= Task details =
Exact duplicates of all entries are needed.
- - - - - - -
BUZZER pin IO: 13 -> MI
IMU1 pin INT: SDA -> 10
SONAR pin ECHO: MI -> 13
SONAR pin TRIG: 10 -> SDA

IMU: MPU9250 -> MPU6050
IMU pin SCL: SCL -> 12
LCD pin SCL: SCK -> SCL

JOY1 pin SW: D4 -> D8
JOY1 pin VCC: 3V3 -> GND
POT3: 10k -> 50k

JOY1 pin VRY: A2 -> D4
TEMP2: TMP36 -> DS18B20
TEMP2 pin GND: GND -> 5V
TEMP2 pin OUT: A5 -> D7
- - - - - - -
= Response =
BUZZER pin IO: 13 -> MI
IMU1 pin INT: SDA -> 10
SONAR pin ECHO: MI -> 13
SONAR pin TRIG: 10 -> SDA

IMU: MPU9250 -> MPU6050
IMU pin SCL: SCL -> 12
LCD pin SCL: SCK -> SCL

JOY1 pin SW: D4 -> D8
JOY1 pin VCC: 3V3 -> GND
POT3: 10k -> 50k

JOY1 pin VRY: A2 -> D4
TEMP2: TMP36 -> DS18B20
TEMP2 pin GND: GND -> 5V
TEMP2 pin OUT: A5 -> D7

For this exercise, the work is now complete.